**DATA TO USE**
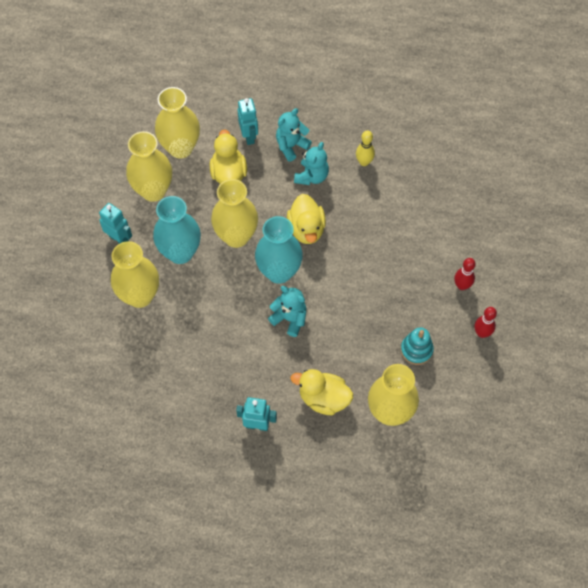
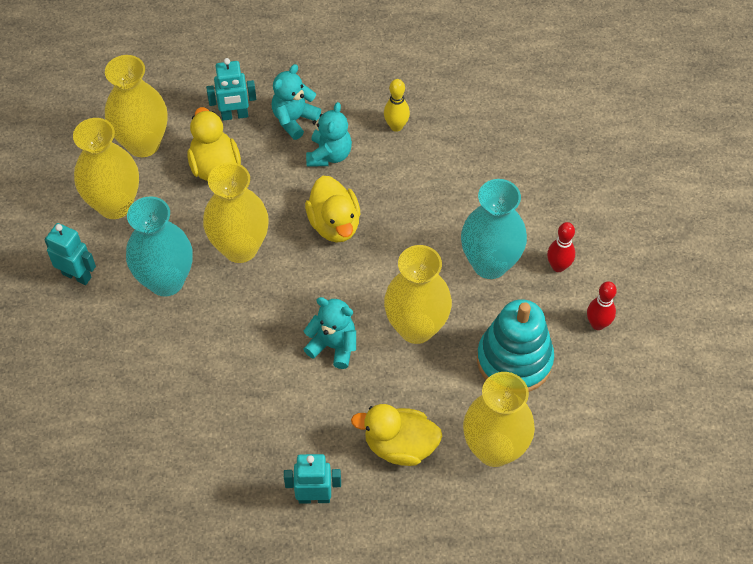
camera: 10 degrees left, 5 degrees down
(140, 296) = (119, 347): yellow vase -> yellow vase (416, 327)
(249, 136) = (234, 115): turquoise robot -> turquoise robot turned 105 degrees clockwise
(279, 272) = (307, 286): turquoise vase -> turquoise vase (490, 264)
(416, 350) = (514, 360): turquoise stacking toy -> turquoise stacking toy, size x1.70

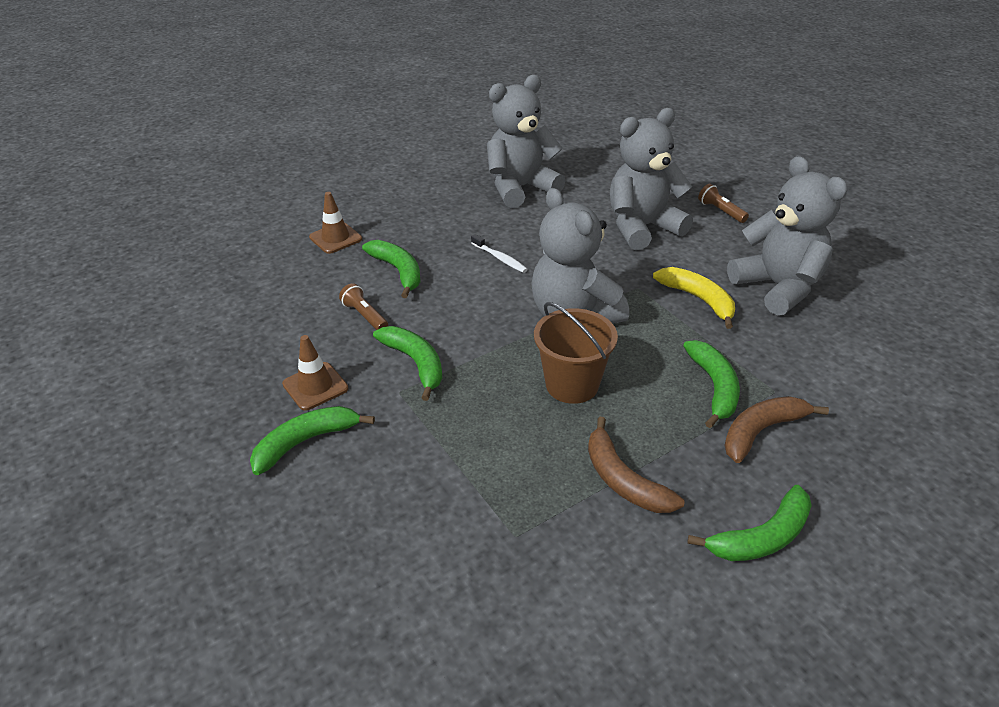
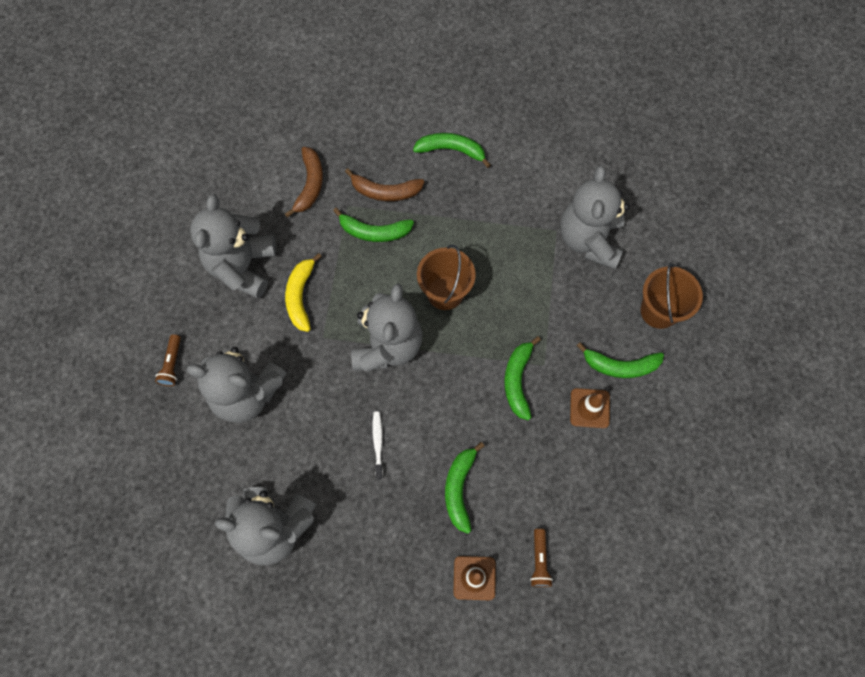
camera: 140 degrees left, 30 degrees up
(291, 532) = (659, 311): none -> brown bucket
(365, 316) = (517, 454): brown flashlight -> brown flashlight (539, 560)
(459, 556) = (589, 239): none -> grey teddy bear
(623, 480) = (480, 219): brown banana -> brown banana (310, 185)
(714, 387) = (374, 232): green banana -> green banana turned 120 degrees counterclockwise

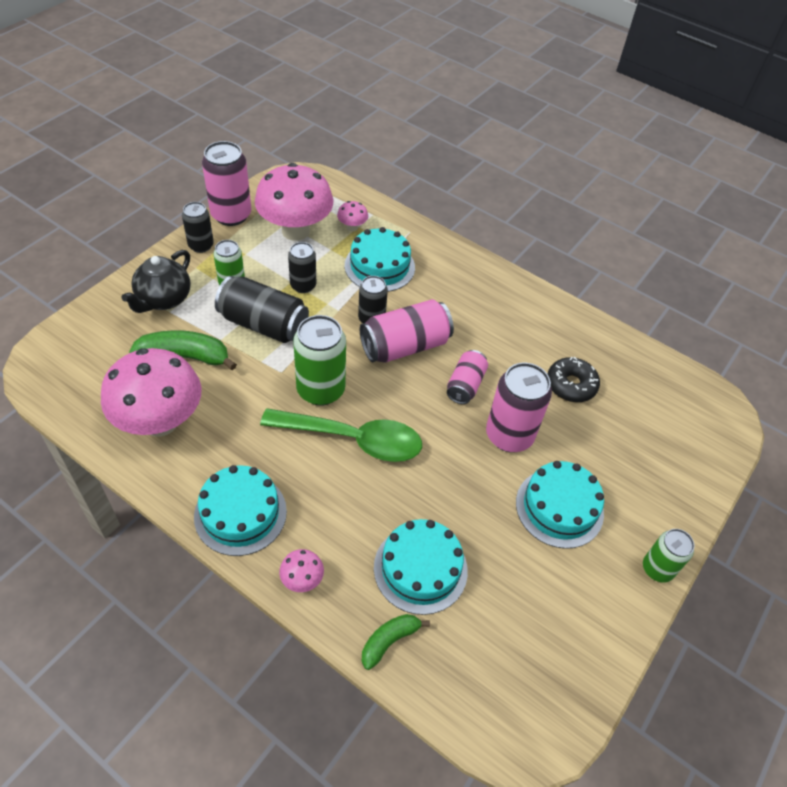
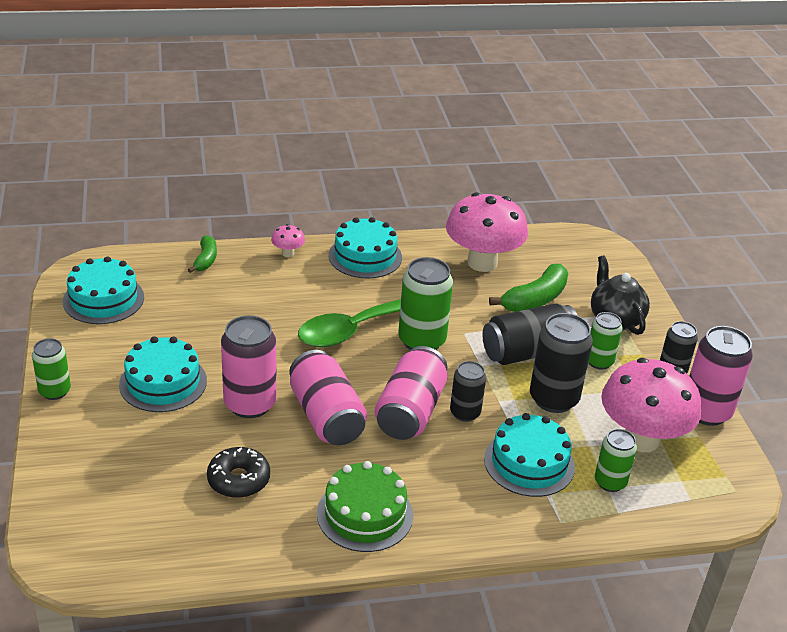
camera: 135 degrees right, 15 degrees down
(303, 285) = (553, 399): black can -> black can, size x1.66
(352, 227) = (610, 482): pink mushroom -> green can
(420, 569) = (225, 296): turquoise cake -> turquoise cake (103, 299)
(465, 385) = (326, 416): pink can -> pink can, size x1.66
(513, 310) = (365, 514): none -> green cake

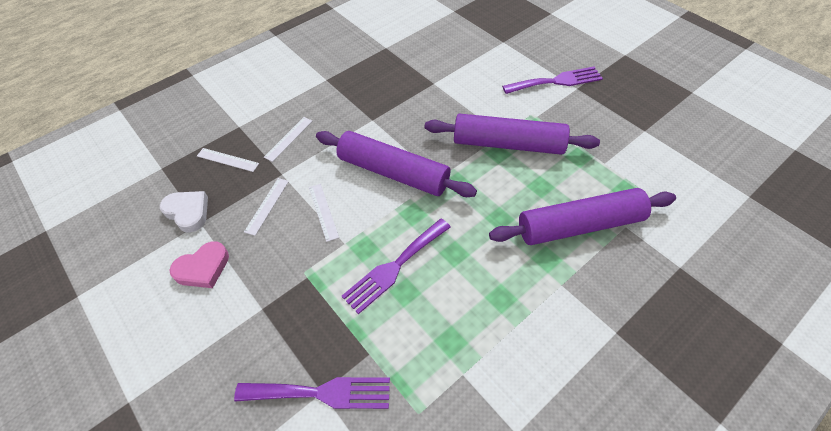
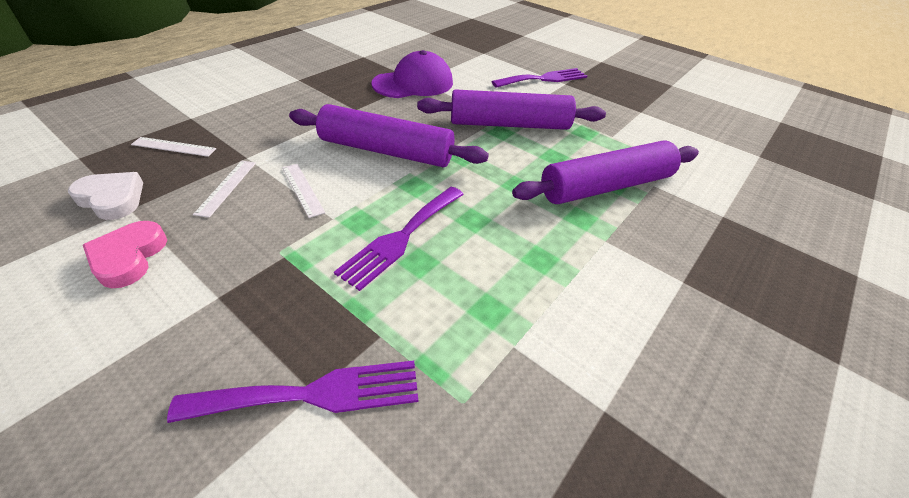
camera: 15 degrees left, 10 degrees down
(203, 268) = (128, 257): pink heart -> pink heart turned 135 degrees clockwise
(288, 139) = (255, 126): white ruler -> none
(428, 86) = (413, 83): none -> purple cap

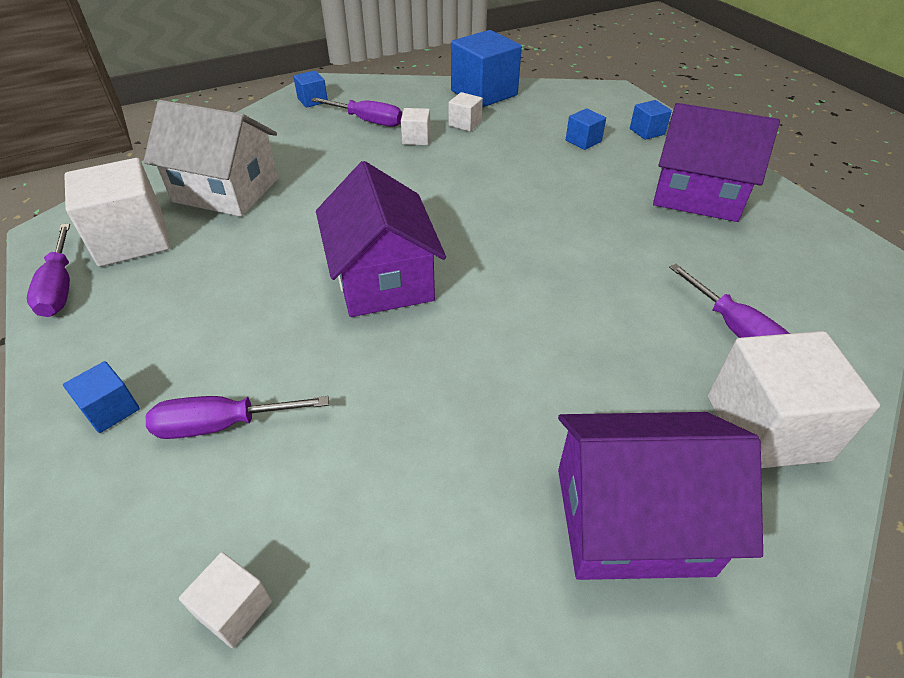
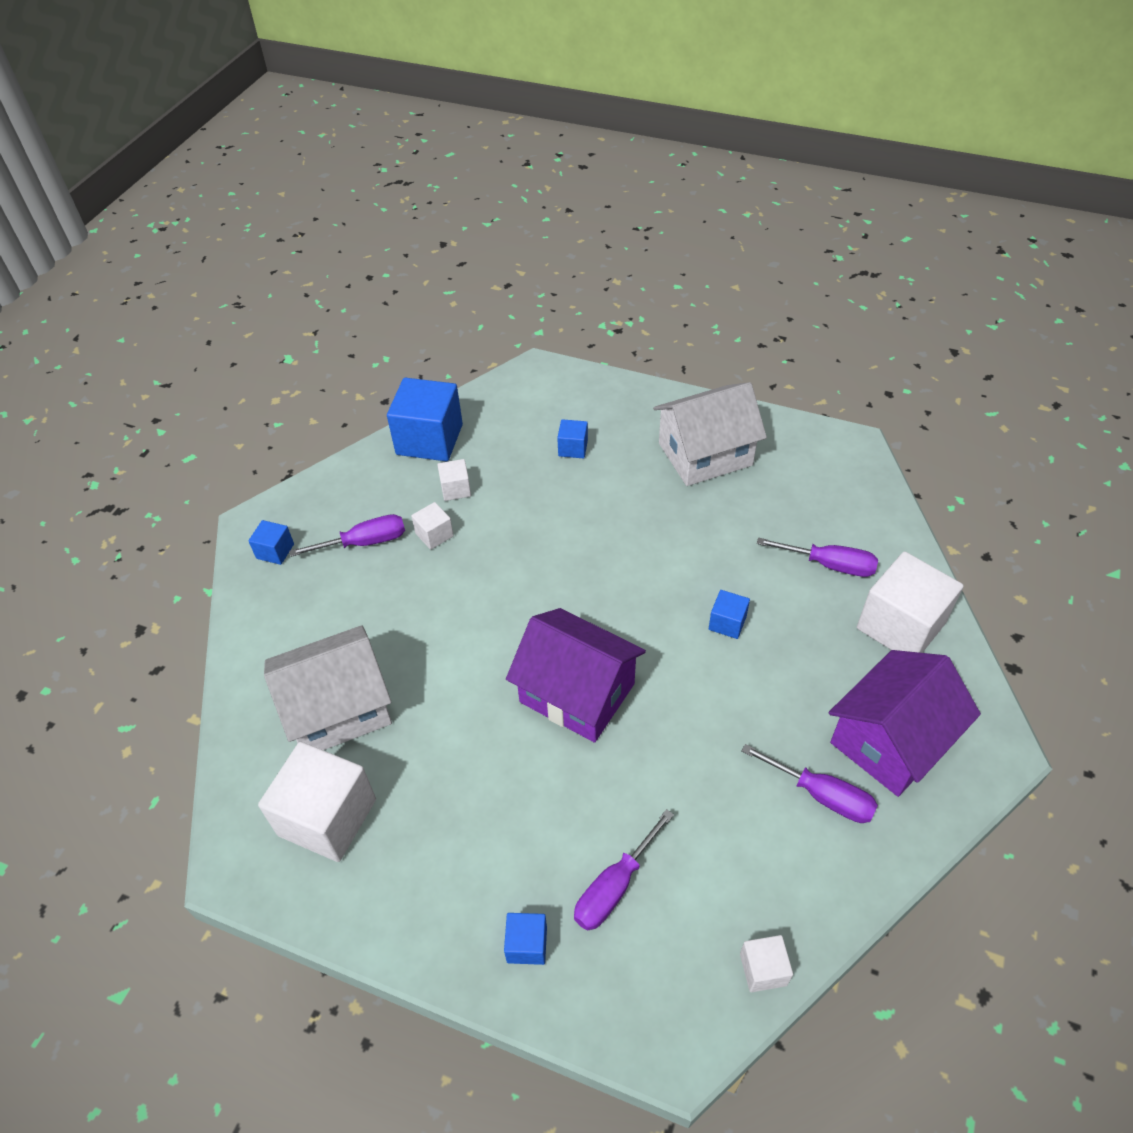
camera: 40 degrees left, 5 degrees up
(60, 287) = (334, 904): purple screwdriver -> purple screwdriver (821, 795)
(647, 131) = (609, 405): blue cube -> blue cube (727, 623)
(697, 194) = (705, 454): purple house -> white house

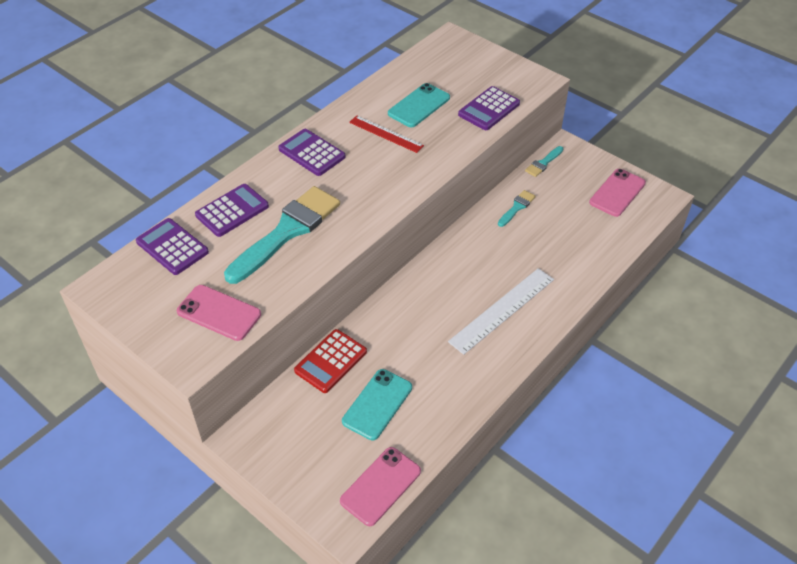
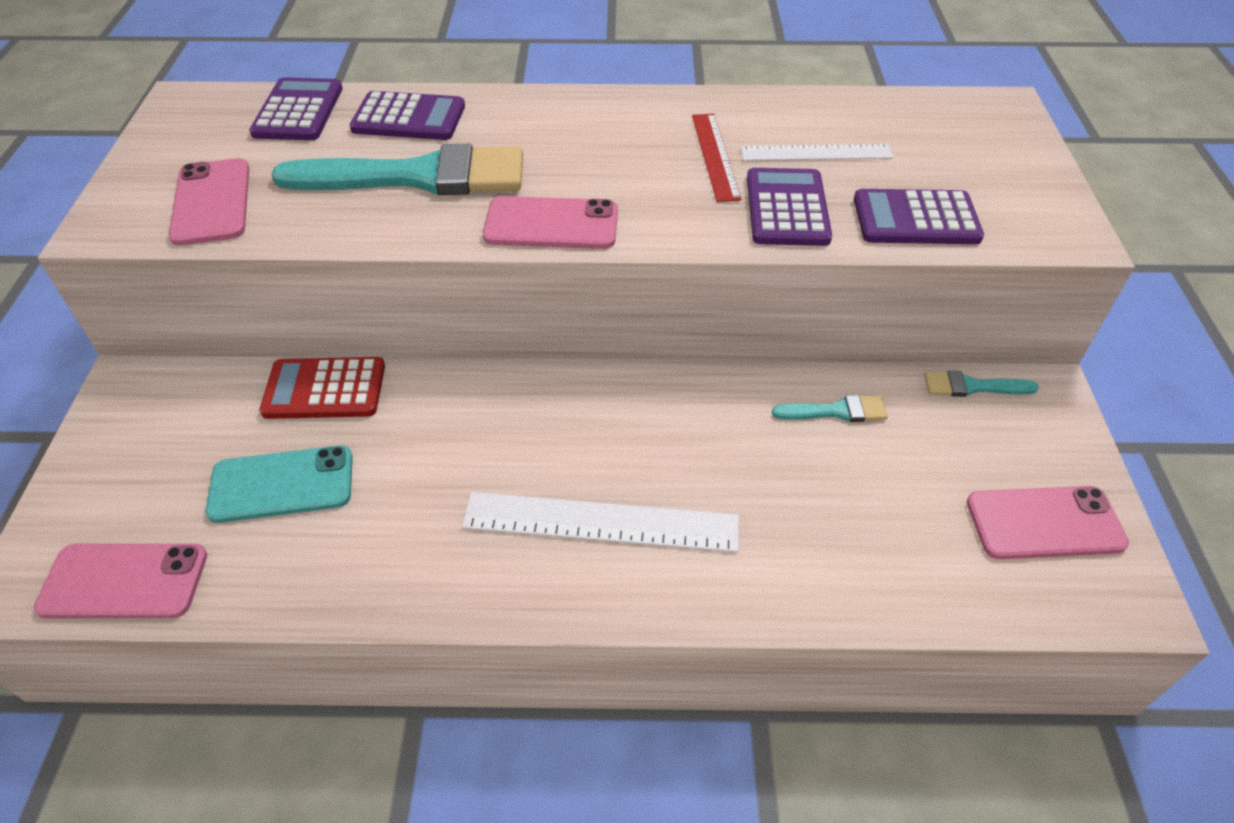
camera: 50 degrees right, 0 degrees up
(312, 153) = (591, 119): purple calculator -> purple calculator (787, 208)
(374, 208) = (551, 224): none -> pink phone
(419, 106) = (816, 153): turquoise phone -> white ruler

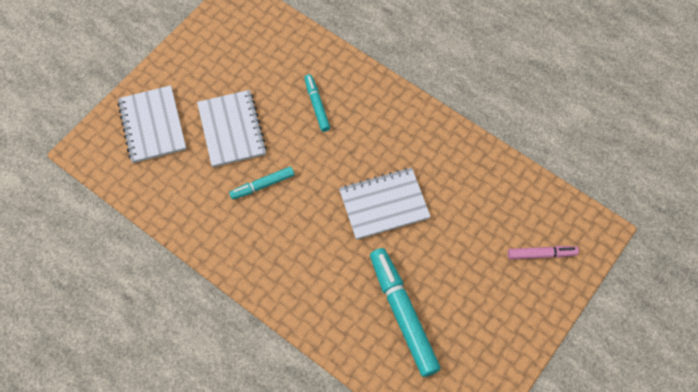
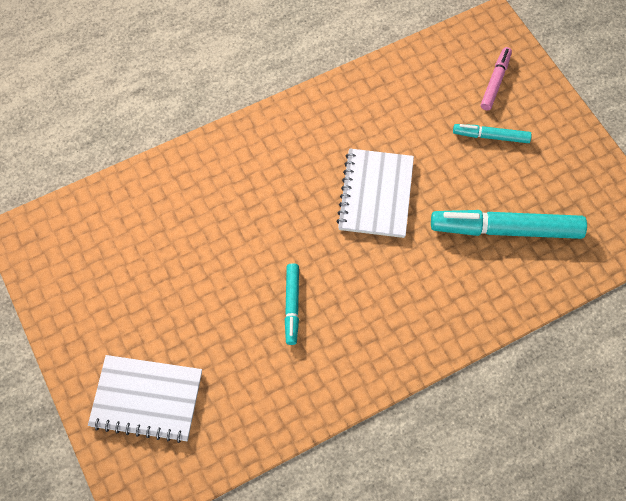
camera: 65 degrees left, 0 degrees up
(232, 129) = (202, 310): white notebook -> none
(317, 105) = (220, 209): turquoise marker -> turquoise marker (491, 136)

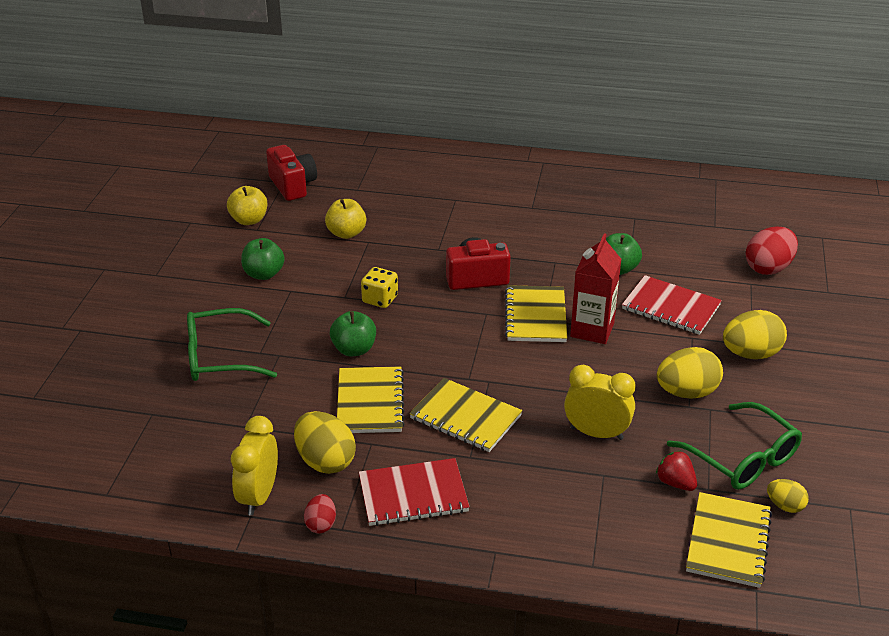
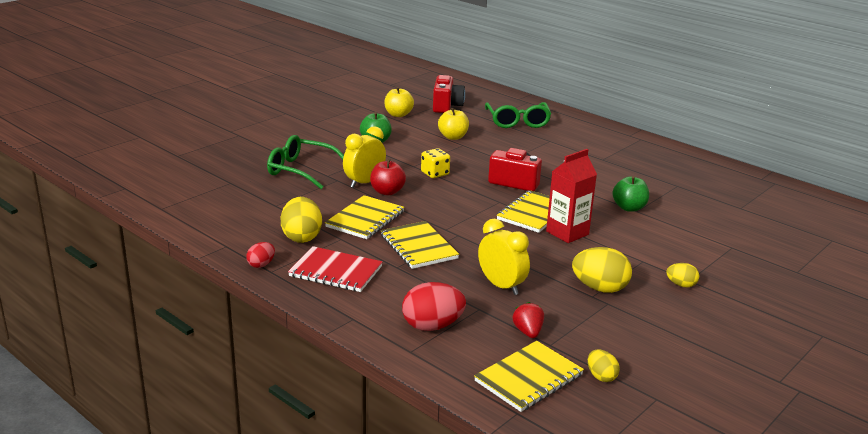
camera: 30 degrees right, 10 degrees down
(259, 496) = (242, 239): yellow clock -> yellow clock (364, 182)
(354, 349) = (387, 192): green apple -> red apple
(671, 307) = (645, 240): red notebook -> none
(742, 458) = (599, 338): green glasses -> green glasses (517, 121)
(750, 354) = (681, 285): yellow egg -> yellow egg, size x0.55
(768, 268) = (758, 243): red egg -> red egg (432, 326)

**WORK TO BE COMPLETED**
Your reply must match the data above line for line, except that it holds no pictures.

**SOLUTION**
camera: 10 degrees left, 5 degrees down
(140, 296) = (119, 347): yellow vase -> yellow vase (416, 327)
(249, 136) = (234, 115): turquoise robot -> turquoise robot turned 105 degrees clockwise
(279, 272) = (307, 286): turquoise vase -> turquoise vase (490, 264)
(416, 350) = (514, 360): turquoise stacking toy -> turquoise stacking toy, size x1.70

camera: 140 degrees left, 30 degrees up
(291, 532) = (659, 311): none -> brown bucket
(365, 316) = (517, 454): brown flashlight -> brown flashlight (539, 560)
(459, 556) = (589, 239): none -> grey teddy bear
(623, 480) = (480, 219): brown banana -> brown banana (310, 185)
(714, 387) = (374, 232): green banana -> green banana turned 120 degrees counterclockwise

camera: 135 degrees right, 15 degrees down
(303, 285) = (553, 399): black can -> black can, size x1.66
(352, 227) = (610, 482): pink mushroom -> green can
(420, 569) = (225, 296): turquoise cake -> turquoise cake (103, 299)
(465, 385) = (326, 416): pink can -> pink can, size x1.66
(513, 310) = (365, 514): none -> green cake

camera: 15 degrees left, 10 degrees down
(203, 268) = (128, 257): pink heart -> pink heart turned 135 degrees clockwise
(288, 139) = (255, 126): white ruler -> none
(428, 86) = (413, 83): none -> purple cap

camera: 40 degrees left, 5 degrees up
(60, 287) = (334, 904): purple screwdriver -> purple screwdriver (821, 795)
(647, 131) = (609, 405): blue cube -> blue cube (727, 623)
(697, 194) = (705, 454): purple house -> white house

camera: 50 degrees right, 0 degrees up
(312, 153) = (591, 119): purple calculator -> purple calculator (787, 208)
(374, 208) = (551, 224): none -> pink phone
(419, 106) = (816, 153): turquoise phone -> white ruler

camera: 65 degrees left, 0 degrees up
(232, 129) = (202, 310): white notebook -> none
(317, 105) = (220, 209): turquoise marker -> turquoise marker (491, 136)

camera: 30 degrees right, 10 degrees down
(259, 496) = (242, 239): yellow clock -> yellow clock (364, 182)
(354, 349) = (387, 192): green apple -> red apple
(671, 307) = (645, 240): red notebook -> none
(742, 458) = (599, 338): green glasses -> green glasses (517, 121)
(750, 354) = (681, 285): yellow egg -> yellow egg, size x0.55
(768, 268) = (758, 243): red egg -> red egg (432, 326)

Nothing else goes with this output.